▶ **Exercise prompt**:
For the records below, print the lines from the line with "C210: 3.3nF (GND, VO) -> 3.3nF (VN, VO)" through the line with "J1 pin 3: none -> IC1/P1.5" exactly as written; include both end lines and exclude the rest.

-- Opening Marker --

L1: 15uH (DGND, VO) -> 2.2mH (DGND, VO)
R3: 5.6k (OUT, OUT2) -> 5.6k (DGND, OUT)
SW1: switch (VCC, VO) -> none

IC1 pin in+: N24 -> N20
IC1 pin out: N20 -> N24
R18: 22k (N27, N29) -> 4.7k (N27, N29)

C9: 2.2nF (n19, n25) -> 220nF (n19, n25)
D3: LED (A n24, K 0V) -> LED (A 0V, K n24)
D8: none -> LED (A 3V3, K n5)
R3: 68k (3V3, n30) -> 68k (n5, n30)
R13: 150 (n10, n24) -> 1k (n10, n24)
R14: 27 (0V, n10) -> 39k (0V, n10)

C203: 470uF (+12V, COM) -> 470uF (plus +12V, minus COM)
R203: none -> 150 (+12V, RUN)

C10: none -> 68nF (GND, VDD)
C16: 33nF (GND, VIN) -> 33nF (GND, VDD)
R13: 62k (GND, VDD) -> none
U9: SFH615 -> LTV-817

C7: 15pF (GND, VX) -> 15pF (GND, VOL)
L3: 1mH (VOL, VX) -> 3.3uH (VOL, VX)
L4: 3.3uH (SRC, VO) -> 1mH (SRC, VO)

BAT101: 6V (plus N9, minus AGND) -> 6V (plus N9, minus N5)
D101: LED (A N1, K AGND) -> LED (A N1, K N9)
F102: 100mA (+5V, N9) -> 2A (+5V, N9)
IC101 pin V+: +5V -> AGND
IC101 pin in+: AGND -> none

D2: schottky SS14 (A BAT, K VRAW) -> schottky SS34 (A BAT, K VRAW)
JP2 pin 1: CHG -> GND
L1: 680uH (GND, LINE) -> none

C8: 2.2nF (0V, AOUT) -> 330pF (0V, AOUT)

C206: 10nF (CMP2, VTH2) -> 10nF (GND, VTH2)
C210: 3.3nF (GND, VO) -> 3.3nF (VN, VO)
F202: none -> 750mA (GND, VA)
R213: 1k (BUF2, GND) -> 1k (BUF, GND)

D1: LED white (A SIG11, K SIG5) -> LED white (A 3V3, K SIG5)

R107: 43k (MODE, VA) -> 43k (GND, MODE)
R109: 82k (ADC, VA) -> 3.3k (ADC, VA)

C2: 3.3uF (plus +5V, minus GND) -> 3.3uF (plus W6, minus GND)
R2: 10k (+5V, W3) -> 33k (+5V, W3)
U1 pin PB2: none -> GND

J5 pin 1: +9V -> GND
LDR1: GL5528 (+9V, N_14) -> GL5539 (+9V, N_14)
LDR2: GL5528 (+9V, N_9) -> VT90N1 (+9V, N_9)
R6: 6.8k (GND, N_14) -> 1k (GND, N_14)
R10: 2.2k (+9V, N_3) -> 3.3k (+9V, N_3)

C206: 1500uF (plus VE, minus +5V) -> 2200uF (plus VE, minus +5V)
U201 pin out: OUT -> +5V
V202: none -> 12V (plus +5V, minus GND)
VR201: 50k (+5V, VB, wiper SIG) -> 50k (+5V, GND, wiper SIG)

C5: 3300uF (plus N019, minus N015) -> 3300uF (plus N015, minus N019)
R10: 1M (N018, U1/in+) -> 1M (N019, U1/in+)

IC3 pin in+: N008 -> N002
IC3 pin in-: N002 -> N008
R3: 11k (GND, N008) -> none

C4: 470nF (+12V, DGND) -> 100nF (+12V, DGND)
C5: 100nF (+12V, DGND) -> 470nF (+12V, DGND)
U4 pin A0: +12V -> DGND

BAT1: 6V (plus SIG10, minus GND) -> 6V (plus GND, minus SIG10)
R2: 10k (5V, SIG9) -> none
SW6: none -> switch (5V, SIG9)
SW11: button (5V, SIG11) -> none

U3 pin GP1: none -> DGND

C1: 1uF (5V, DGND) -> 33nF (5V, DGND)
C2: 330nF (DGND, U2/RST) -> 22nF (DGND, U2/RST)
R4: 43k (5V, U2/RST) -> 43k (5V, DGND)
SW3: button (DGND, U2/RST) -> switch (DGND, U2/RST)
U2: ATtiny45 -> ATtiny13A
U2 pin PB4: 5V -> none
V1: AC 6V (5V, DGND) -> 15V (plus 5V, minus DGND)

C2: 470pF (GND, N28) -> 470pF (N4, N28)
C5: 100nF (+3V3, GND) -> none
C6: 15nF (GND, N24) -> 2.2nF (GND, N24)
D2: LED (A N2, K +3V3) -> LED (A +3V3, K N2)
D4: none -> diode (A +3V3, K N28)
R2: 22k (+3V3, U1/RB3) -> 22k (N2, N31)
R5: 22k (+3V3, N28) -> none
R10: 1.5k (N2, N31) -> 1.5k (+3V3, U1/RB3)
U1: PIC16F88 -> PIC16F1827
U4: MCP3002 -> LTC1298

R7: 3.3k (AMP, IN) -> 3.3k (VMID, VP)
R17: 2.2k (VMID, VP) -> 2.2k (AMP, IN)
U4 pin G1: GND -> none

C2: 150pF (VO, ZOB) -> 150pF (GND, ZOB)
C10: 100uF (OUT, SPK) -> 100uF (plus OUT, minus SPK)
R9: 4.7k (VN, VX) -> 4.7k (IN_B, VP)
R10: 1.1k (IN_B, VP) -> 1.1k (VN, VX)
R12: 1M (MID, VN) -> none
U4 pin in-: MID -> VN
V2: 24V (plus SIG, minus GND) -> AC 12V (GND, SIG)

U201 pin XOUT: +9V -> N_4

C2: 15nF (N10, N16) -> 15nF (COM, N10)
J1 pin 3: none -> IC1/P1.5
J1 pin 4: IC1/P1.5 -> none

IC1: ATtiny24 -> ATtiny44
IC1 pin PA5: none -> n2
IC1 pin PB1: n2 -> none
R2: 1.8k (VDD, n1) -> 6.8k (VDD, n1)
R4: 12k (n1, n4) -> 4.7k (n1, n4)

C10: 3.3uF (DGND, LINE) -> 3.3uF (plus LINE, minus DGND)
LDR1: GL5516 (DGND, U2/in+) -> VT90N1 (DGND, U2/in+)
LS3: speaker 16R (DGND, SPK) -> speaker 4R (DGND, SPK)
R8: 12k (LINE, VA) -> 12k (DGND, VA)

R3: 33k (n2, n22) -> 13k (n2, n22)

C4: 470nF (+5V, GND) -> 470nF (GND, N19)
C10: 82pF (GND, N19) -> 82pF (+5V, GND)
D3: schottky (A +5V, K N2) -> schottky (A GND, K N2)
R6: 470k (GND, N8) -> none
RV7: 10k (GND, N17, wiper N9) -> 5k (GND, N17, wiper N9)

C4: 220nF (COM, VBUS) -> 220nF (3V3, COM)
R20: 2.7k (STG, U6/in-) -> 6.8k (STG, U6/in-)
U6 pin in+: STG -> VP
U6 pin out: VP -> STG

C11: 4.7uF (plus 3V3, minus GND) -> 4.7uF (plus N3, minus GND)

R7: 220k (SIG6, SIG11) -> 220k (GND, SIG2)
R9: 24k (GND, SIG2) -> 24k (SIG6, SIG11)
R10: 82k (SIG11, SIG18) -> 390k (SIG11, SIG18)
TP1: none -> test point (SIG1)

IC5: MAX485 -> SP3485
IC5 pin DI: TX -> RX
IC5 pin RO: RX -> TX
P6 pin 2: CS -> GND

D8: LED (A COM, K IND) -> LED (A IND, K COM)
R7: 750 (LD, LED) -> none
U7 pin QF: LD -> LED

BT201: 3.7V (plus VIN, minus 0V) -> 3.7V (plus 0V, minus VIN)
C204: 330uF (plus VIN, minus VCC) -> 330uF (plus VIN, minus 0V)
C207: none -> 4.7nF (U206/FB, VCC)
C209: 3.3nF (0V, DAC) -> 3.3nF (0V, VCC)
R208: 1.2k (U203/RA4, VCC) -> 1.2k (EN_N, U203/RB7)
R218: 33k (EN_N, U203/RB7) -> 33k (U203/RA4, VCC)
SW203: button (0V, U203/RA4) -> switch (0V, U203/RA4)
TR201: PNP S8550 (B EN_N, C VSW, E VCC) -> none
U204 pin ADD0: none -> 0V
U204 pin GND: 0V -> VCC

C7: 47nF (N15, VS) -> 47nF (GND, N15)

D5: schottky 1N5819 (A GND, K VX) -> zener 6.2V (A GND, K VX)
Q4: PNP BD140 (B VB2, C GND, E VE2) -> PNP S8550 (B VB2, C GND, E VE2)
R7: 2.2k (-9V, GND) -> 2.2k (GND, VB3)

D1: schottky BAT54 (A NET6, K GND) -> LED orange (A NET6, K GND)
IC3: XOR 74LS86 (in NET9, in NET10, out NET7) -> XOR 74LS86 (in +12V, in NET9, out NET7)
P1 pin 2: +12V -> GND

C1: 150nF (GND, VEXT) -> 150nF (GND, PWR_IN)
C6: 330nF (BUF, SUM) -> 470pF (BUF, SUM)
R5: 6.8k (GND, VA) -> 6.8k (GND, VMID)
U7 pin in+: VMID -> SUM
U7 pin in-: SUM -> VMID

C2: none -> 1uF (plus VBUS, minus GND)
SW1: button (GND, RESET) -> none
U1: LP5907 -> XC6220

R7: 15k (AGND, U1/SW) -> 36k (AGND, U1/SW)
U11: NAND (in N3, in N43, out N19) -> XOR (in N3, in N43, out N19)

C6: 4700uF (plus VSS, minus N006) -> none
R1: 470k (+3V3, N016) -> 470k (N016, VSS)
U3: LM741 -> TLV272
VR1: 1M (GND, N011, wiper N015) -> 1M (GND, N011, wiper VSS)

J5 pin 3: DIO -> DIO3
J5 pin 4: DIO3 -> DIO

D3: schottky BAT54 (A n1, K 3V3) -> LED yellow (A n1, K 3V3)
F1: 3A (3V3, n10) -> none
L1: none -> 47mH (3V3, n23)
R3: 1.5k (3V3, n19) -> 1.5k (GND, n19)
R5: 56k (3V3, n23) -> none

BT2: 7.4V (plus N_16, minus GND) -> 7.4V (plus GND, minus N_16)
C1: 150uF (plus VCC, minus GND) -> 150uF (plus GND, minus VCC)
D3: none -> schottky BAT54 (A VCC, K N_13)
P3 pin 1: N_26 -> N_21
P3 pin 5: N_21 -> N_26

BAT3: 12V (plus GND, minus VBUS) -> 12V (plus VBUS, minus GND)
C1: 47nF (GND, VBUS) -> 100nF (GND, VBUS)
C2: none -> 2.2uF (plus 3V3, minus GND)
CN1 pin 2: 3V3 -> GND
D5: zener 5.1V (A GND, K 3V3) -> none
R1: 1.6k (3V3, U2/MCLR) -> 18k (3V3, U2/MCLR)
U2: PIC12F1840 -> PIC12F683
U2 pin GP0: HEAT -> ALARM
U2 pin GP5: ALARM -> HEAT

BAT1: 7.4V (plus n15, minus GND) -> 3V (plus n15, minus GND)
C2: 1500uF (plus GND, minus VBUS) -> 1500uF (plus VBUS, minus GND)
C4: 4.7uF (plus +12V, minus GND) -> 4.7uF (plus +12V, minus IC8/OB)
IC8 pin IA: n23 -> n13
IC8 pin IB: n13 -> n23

-- Closing Marker --

▶ **Reply**:
C210: 3.3nF (GND, VO) -> 3.3nF (VN, VO)
F202: none -> 750mA (GND, VA)
R213: 1k (BUF2, GND) -> 1k (BUF, GND)

D1: LED white (A SIG11, K SIG5) -> LED white (A 3V3, K SIG5)

R107: 43k (MODE, VA) -> 43k (GND, MODE)
R109: 82k (ADC, VA) -> 3.3k (ADC, VA)

C2: 3.3uF (plus +5V, minus GND) -> 3.3uF (plus W6, minus GND)
R2: 10k (+5V, W3) -> 33k (+5V, W3)
U1 pin PB2: none -> GND

J5 pin 1: +9V -> GND
LDR1: GL5528 (+9V, N_14) -> GL5539 (+9V, N_14)
LDR2: GL5528 (+9V, N_9) -> VT90N1 (+9V, N_9)
R6: 6.8k (GND, N_14) -> 1k (GND, N_14)
R10: 2.2k (+9V, N_3) -> 3.3k (+9V, N_3)

C206: 1500uF (plus VE, minus +5V) -> 2200uF (plus VE, minus +5V)
U201 pin out: OUT -> +5V
V202: none -> 12V (plus +5V, minus GND)
VR201: 50k (+5V, VB, wiper SIG) -> 50k (+5V, GND, wiper SIG)

C5: 3300uF (plus N019, minus N015) -> 3300uF (plus N015, minus N019)
R10: 1M (N018, U1/in+) -> 1M (N019, U1/in+)

IC3 pin in+: N008 -> N002
IC3 pin in-: N002 -> N008
R3: 11k (GND, N008) -> none

C4: 470nF (+12V, DGND) -> 100nF (+12V, DGND)
C5: 100nF (+12V, DGND) -> 470nF (+12V, DGND)
U4 pin A0: +12V -> DGND

BAT1: 6V (plus SIG10, minus GND) -> 6V (plus GND, minus SIG10)
R2: 10k (5V, SIG9) -> none
SW6: none -> switch (5V, SIG9)
SW11: button (5V, SIG11) -> none

U3 pin GP1: none -> DGND

C1: 1uF (5V, DGND) -> 33nF (5V, DGND)
C2: 330nF (DGND, U2/RST) -> 22nF (DGND, U2/RST)
R4: 43k (5V, U2/RST) -> 43k (5V, DGND)
SW3: button (DGND, U2/RST) -> switch (DGND, U2/RST)
U2: ATtiny45 -> ATtiny13A
U2 pin PB4: 5V -> none
V1: AC 6V (5V, DGND) -> 15V (plus 5V, minus DGND)

C2: 470pF (GND, N28) -> 470pF (N4, N28)
C5: 100nF (+3V3, GND) -> none
C6: 15nF (GND, N24) -> 2.2nF (GND, N24)
D2: LED (A N2, K +3V3) -> LED (A +3V3, K N2)
D4: none -> diode (A +3V3, K N28)
R2: 22k (+3V3, U1/RB3) -> 22k (N2, N31)
R5: 22k (+3V3, N28) -> none
R10: 1.5k (N2, N31) -> 1.5k (+3V3, U1/RB3)
U1: PIC16F88 -> PIC16F1827
U4: MCP3002 -> LTC1298

R7: 3.3k (AMP, IN) -> 3.3k (VMID, VP)
R17: 2.2k (VMID, VP) -> 2.2k (AMP, IN)
U4 pin G1: GND -> none

C2: 150pF (VO, ZOB) -> 150pF (GND, ZOB)
C10: 100uF (OUT, SPK) -> 100uF (plus OUT, minus SPK)
R9: 4.7k (VN, VX) -> 4.7k (IN_B, VP)
R10: 1.1k (IN_B, VP) -> 1.1k (VN, VX)
R12: 1M (MID, VN) -> none
U4 pin in-: MID -> VN
V2: 24V (plus SIG, minus GND) -> AC 12V (GND, SIG)

U201 pin XOUT: +9V -> N_4

C2: 15nF (N10, N16) -> 15nF (COM, N10)
J1 pin 3: none -> IC1/P1.5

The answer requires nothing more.